*** PROVIDED MATERIAL Section Begins ***
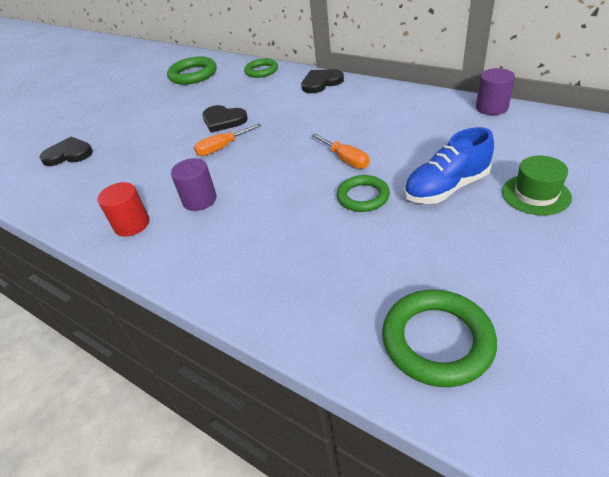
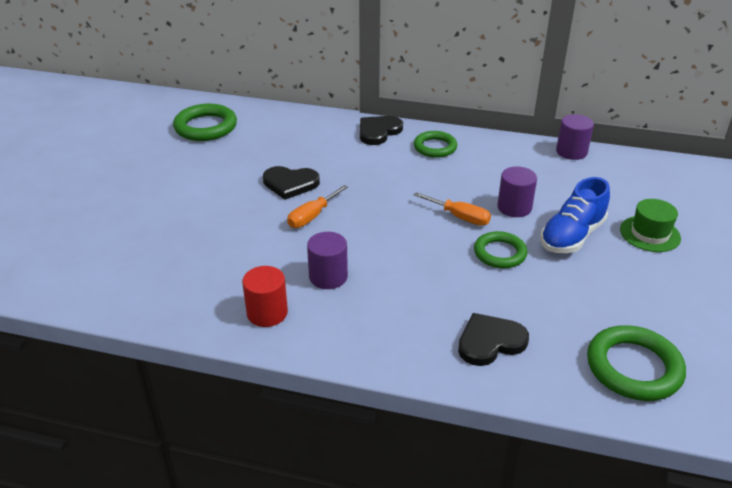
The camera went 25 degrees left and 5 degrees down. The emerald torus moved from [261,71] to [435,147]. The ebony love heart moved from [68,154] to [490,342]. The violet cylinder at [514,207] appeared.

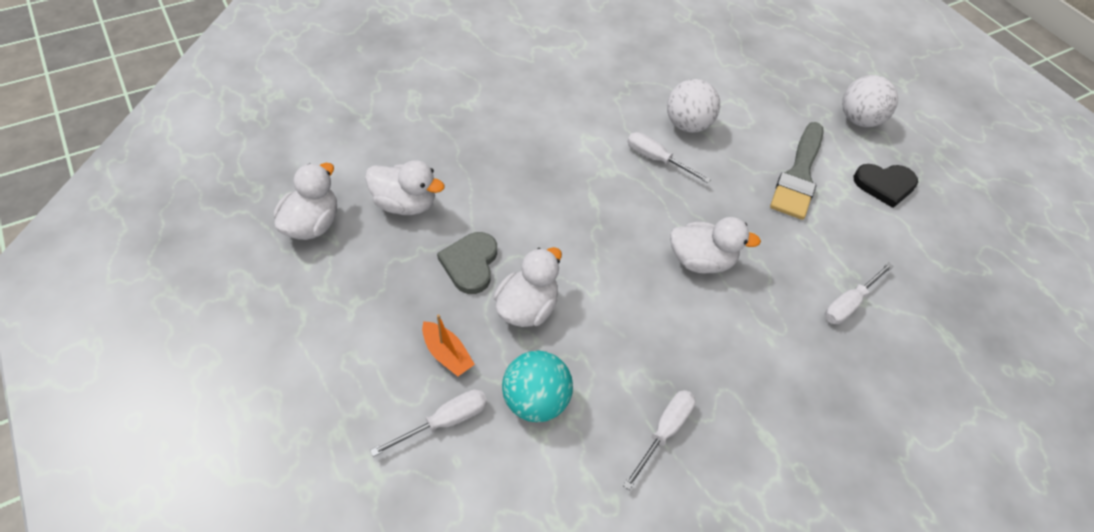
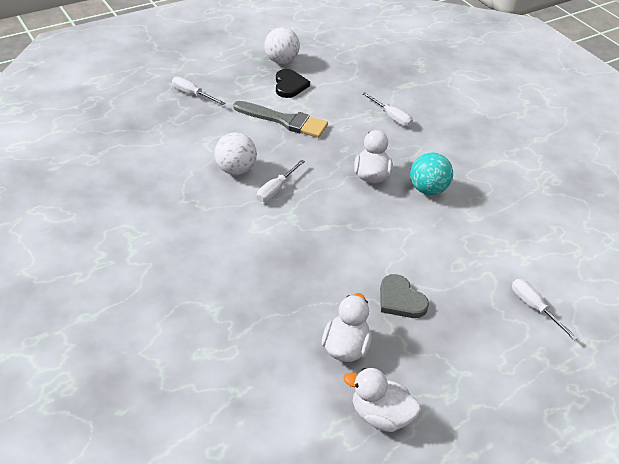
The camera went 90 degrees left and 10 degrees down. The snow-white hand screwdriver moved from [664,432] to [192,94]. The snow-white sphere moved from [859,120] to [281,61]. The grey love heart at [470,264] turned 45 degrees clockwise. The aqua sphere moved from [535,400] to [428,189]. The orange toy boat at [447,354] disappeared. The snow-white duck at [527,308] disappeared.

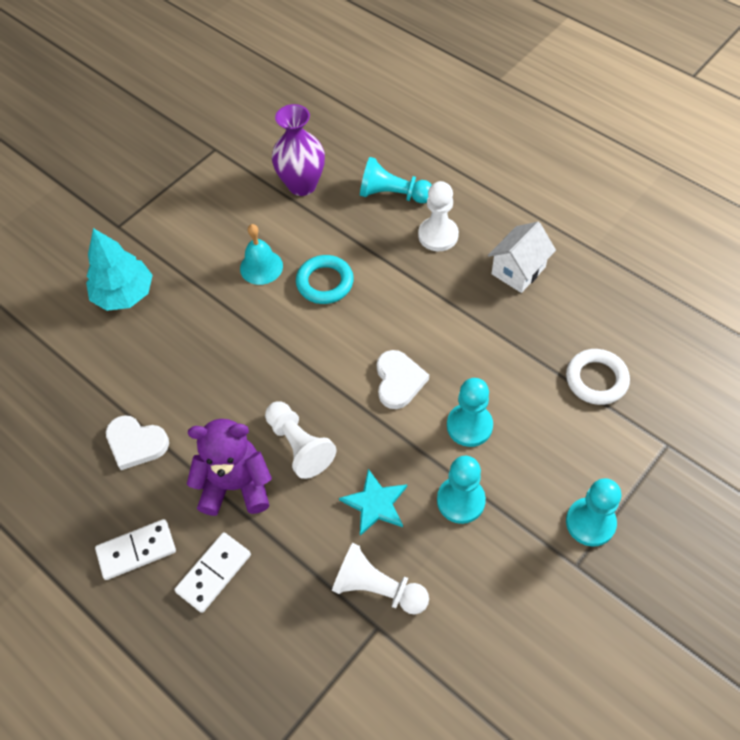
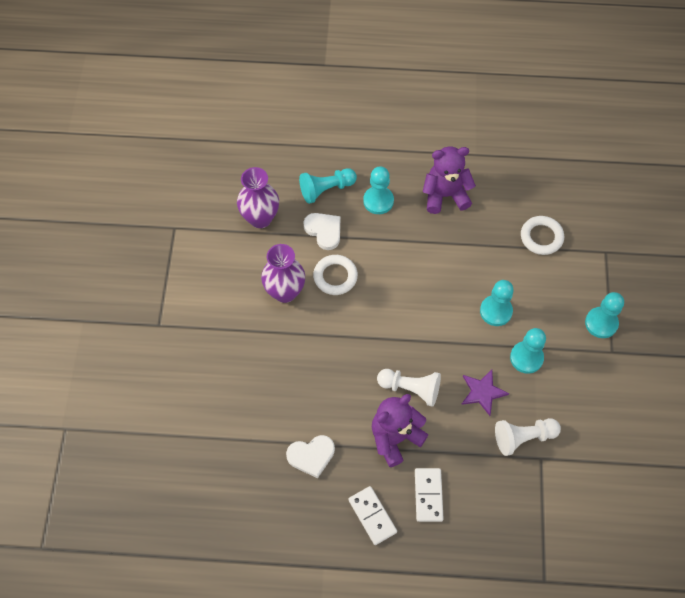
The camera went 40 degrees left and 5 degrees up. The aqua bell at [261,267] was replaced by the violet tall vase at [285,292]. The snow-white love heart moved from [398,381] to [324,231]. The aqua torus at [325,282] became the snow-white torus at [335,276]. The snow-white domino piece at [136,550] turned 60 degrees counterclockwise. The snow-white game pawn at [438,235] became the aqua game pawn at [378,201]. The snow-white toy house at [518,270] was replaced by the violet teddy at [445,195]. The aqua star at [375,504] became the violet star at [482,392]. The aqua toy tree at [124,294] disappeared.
*** PROVIDED MATERIAL Section Ends ***
▶ _TASK OBJECTIVE_:
Since the listing holds pictures, return everything else in it exactly and omit those.

▶ _REPLY_:
The camera went 25 degrees left and 5 degrees down. The emerald torus moved from [261,71] to [435,147]. The ebony love heart moved from [68,154] to [490,342]. The violet cylinder at [514,207] appeared.

The camera went 90 degrees left and 10 degrees down. The snow-white hand screwdriver moved from [664,432] to [192,94]. The snow-white sphere moved from [859,120] to [281,61]. The grey love heart at [470,264] turned 45 degrees clockwise. The aqua sphere moved from [535,400] to [428,189]. The orange toy boat at [447,354] disappeared. The snow-white duck at [527,308] disappeared.

The camera went 40 degrees left and 5 degrees up. The aqua bell at [261,267] was replaced by the violet tall vase at [285,292]. The snow-white love heart moved from [398,381] to [324,231]. The aqua torus at [325,282] became the snow-white torus at [335,276]. The snow-white domino piece at [136,550] turned 60 degrees counterclockwise. The snow-white game pawn at [438,235] became the aqua game pawn at [378,201]. The snow-white toy house at [518,270] was replaced by the violet teddy at [445,195]. The aqua star at [375,504] became the violet star at [482,392]. The aqua toy tree at [124,294] disappeared.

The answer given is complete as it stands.